WORK TO BE COMPLETED:
A word-for-word copy of every entry below is required; the images do not belong in it.

DATA PROVIDED:

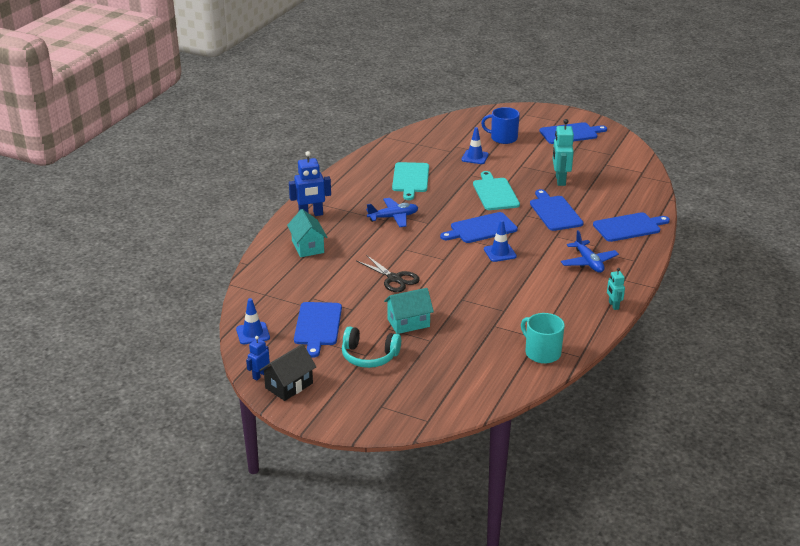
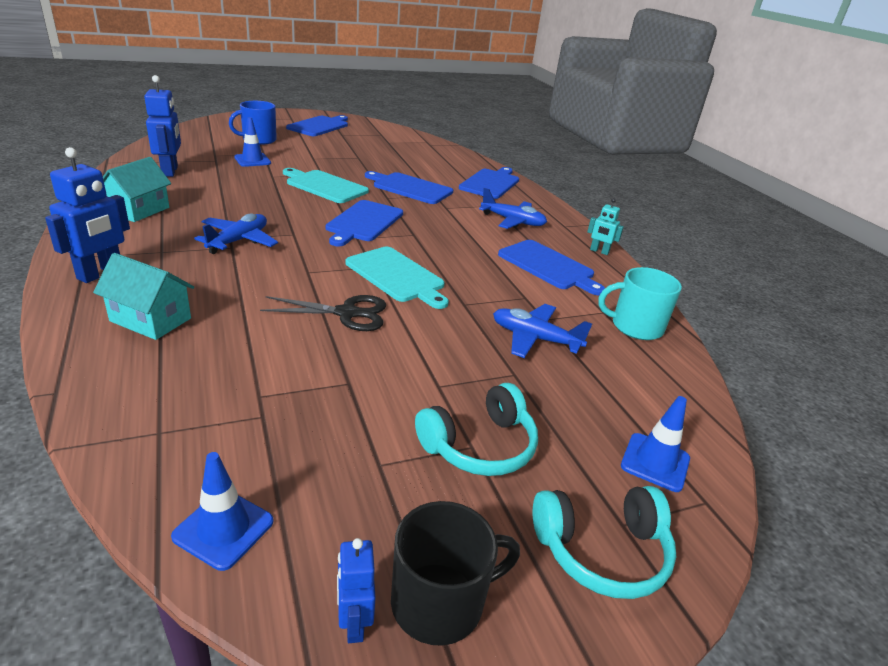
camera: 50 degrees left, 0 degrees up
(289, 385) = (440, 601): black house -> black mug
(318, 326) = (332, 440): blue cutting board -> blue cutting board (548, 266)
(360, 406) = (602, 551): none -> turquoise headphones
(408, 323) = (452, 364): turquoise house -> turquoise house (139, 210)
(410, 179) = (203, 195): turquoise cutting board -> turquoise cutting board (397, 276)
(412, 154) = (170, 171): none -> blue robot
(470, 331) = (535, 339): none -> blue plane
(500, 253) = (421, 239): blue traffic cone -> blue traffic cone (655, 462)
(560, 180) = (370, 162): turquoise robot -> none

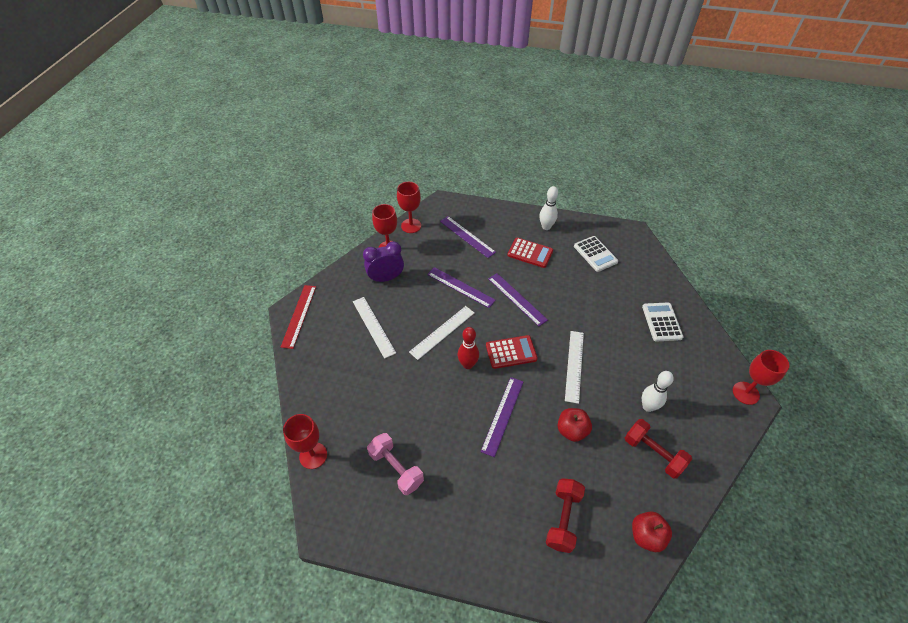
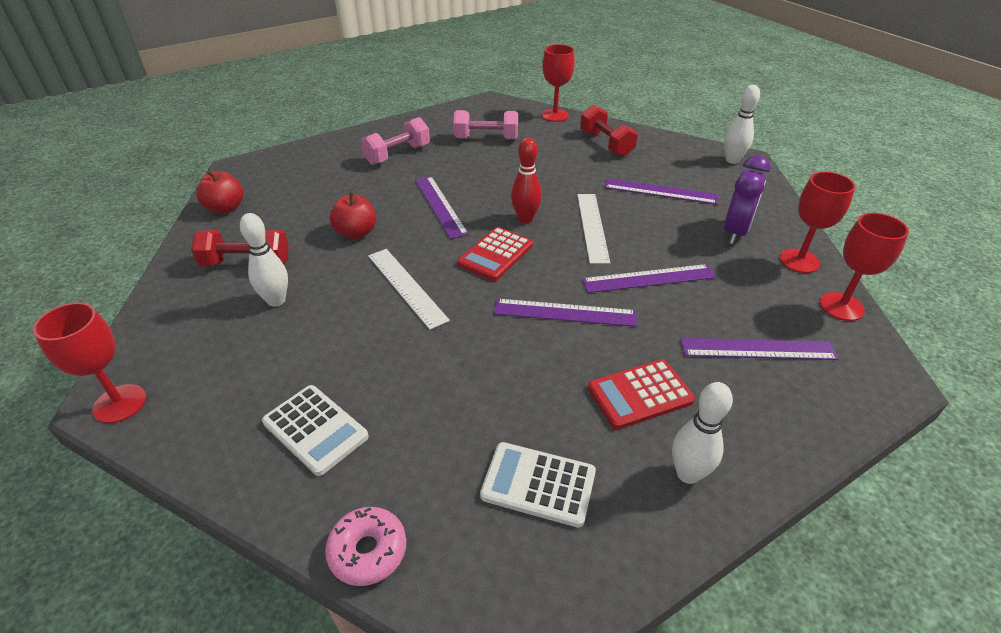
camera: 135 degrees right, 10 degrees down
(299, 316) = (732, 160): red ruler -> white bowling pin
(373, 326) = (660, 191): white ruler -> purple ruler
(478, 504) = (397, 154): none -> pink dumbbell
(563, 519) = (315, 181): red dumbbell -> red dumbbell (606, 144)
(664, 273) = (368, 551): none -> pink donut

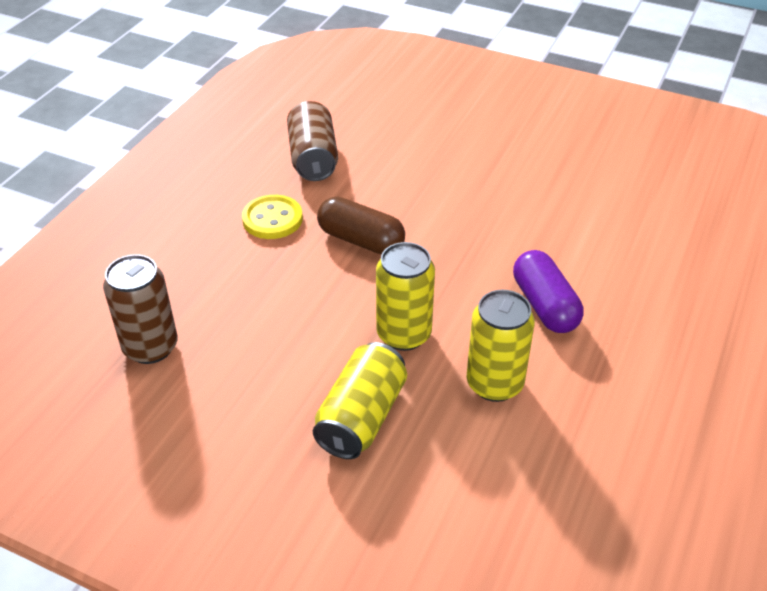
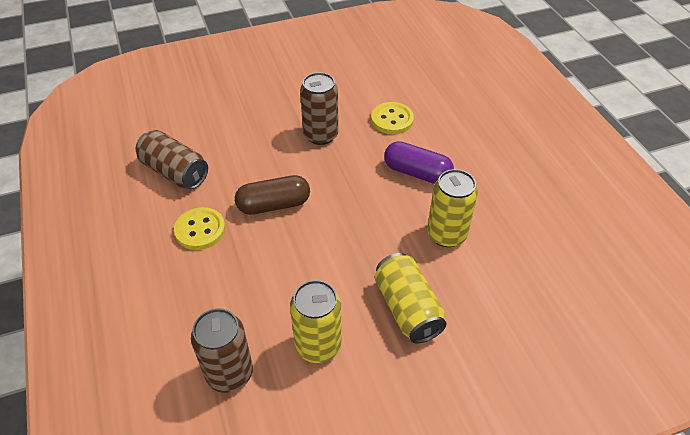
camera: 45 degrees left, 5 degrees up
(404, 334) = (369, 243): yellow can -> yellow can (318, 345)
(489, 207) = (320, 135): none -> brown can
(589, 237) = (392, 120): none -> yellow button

TASK OUTPUT:
camera: 50 degrees left, 0 degrees up
(289, 385) = (440, 601): black house -> black mug
(318, 326) = (332, 440): blue cutting board -> blue cutting board (548, 266)
(360, 406) = (602, 551): none -> turquoise headphones
(408, 323) = (452, 364): turquoise house -> turquoise house (139, 210)
(410, 179) = (203, 195): turquoise cutting board -> turquoise cutting board (397, 276)
(412, 154) = (170, 171): none -> blue robot
(470, 331) = (535, 339): none -> blue plane
(500, 253) = (421, 239): blue traffic cone -> blue traffic cone (655, 462)
(560, 180) = (370, 162): turquoise robot -> none

camera: 135 degrees right, 10 degrees down
(299, 316) = (732, 160): red ruler -> white bowling pin
(373, 326) = (660, 191): white ruler -> purple ruler
(478, 504) = (397, 154): none -> pink dumbbell
(563, 519) = (315, 181): red dumbbell -> red dumbbell (606, 144)
(664, 273) = (368, 551): none -> pink donut

camera: 45 degrees left, 5 degrees up
(404, 334) = (369, 243): yellow can -> yellow can (318, 345)
(489, 207) = (320, 135): none -> brown can
(589, 237) = (392, 120): none -> yellow button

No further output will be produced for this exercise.